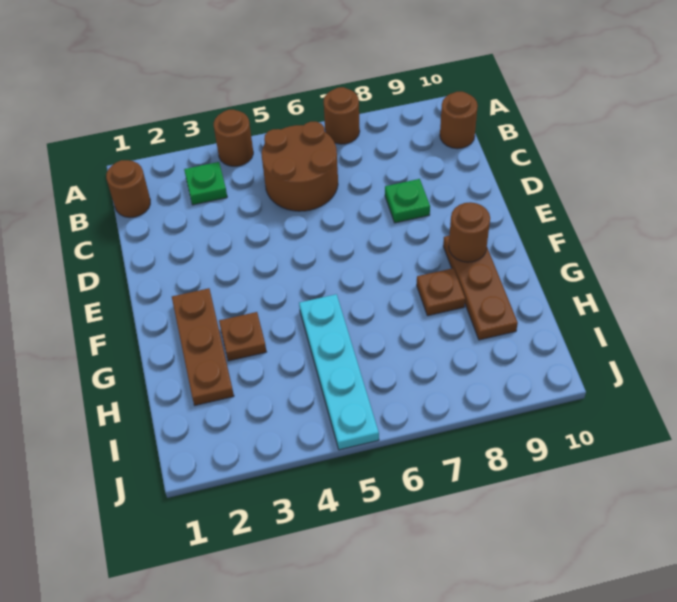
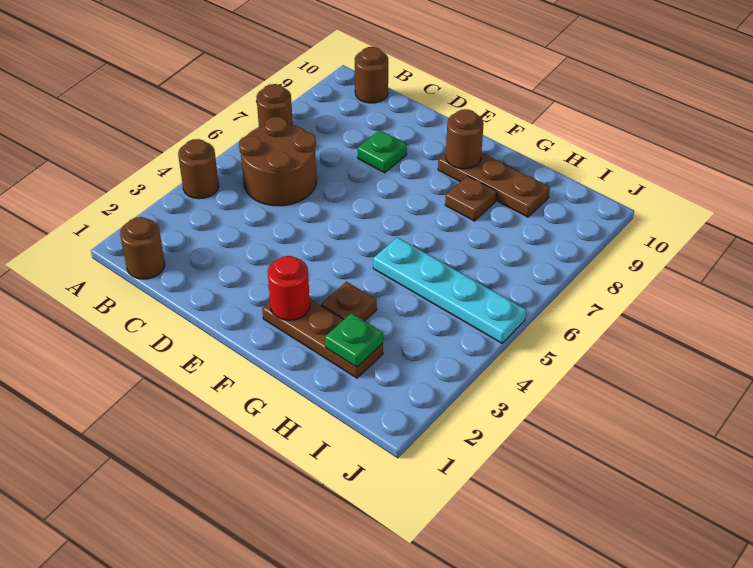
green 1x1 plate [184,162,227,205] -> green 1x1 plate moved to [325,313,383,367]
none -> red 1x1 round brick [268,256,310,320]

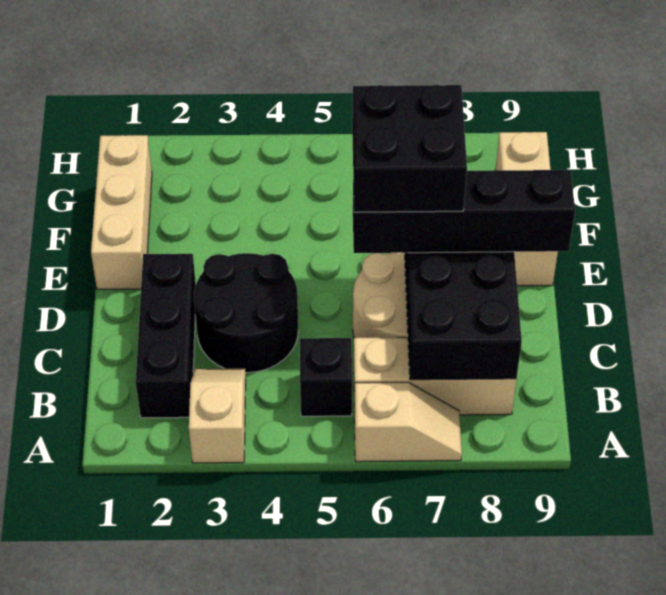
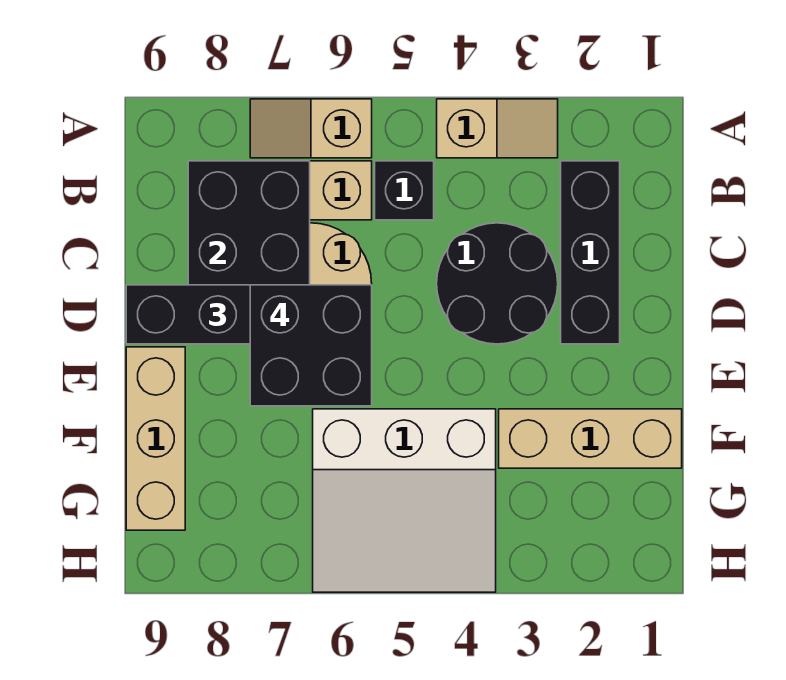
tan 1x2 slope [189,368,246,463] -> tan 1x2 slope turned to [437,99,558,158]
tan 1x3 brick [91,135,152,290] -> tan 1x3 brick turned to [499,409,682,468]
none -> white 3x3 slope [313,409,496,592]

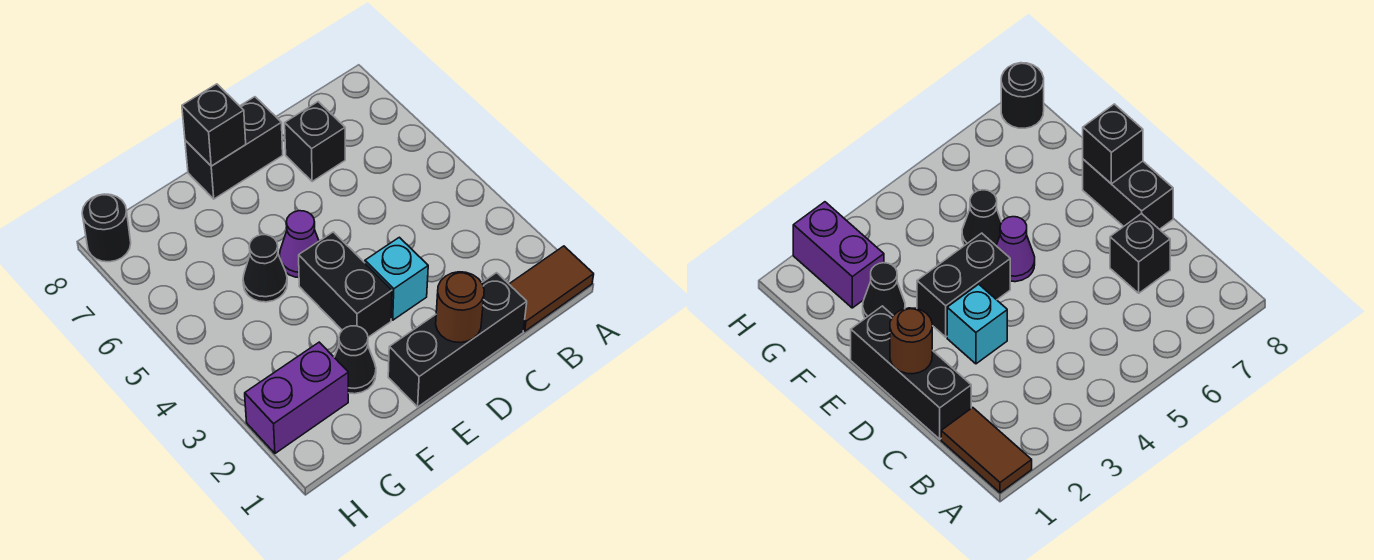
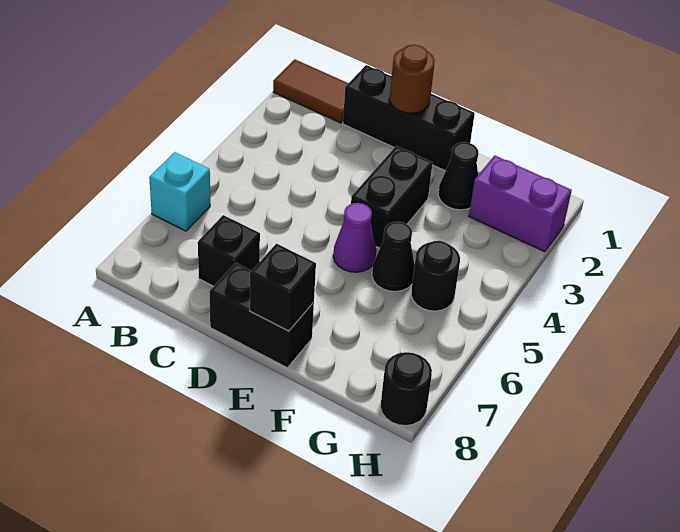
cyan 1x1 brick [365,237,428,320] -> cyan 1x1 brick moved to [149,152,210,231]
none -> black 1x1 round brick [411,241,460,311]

• • • • •

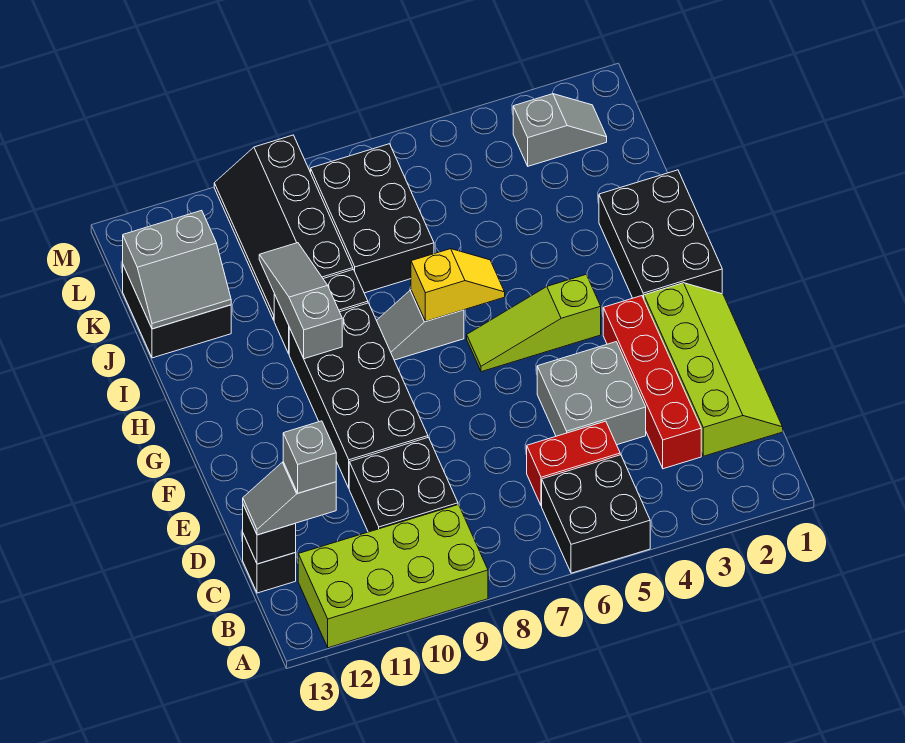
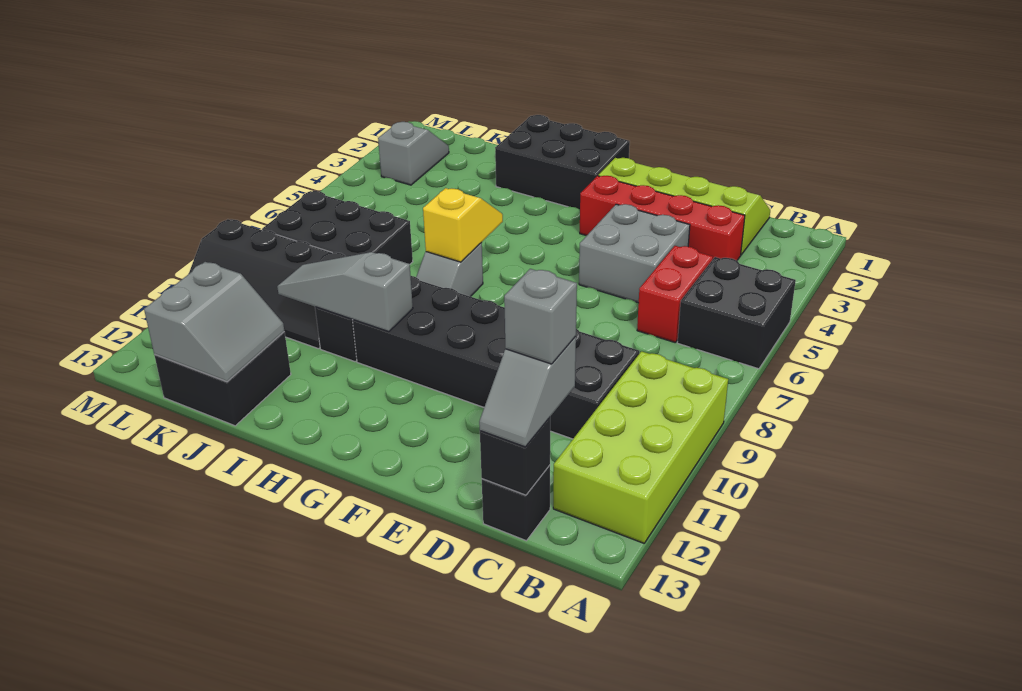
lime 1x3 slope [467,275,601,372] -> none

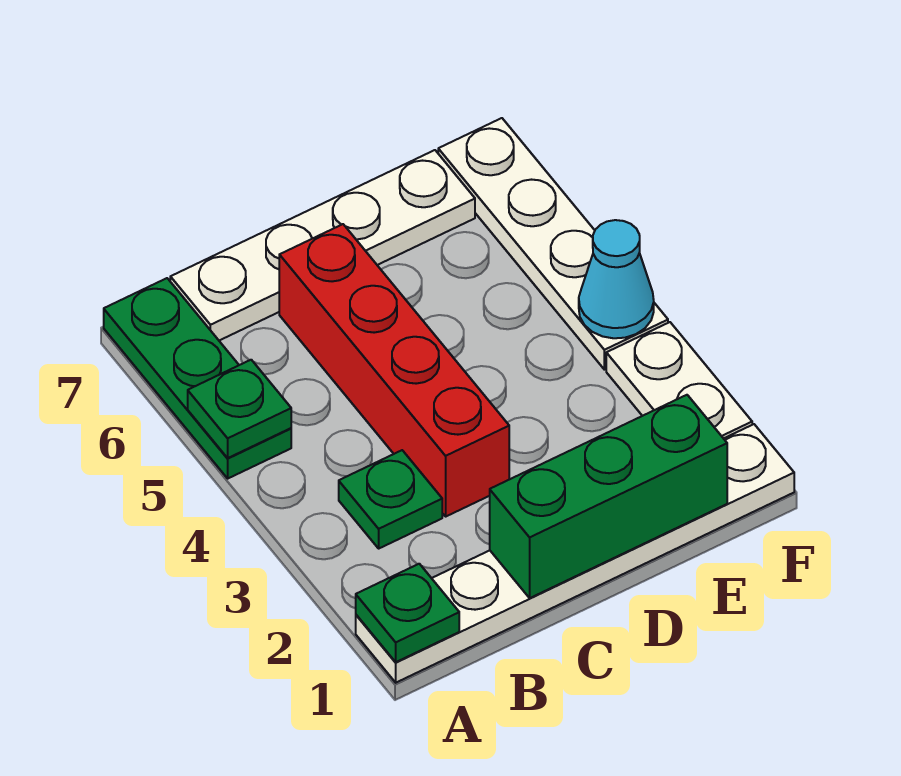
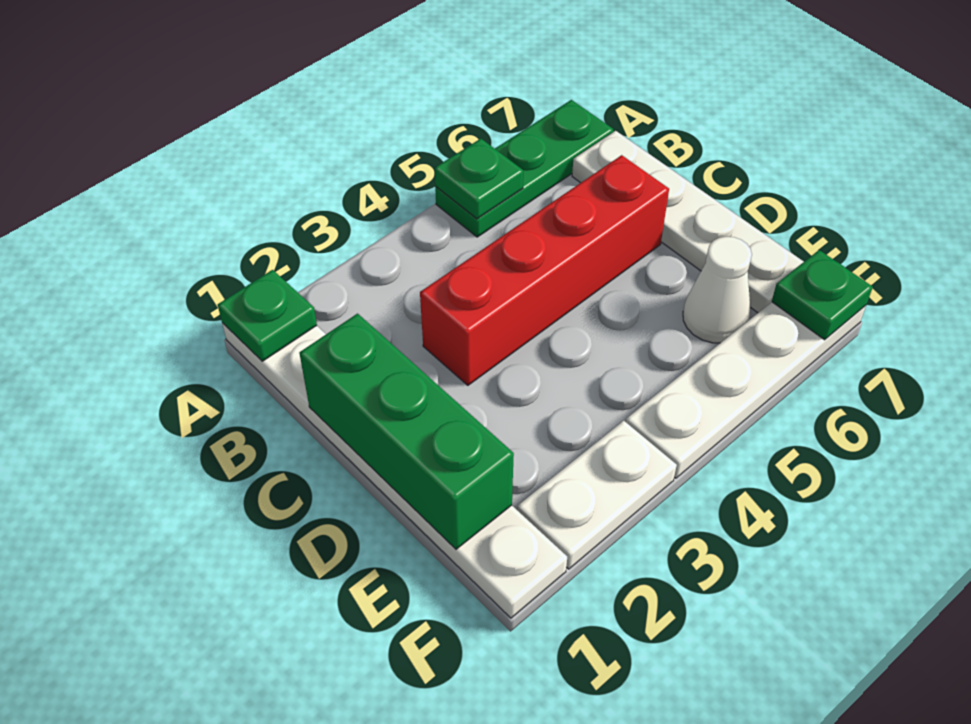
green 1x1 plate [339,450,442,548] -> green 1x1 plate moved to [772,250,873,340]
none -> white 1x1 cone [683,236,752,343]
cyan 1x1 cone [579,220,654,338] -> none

• • • • •

▸ INSTRUCTIONS FOR THE TASK: Go to the line above that contains "tan 1x2 slope [189,368,246,463]" and reproduce everything exactly from there through the line that contains "none -> black", leaving out the pictures.

▸ ANSWER BELOW:
tan 1x2 slope [189,368,246,463] -> tan 1x2 slope turned to [437,99,558,158]
tan 1x3 brick [91,135,152,290] -> tan 1x3 brick turned to [499,409,682,468]
none -> white 3x3 slope [313,409,496,592]

cyan 1x1 brick [365,237,428,320] -> cyan 1x1 brick moved to [149,152,210,231]
none -> black 1x1 round brick [411,241,460,311]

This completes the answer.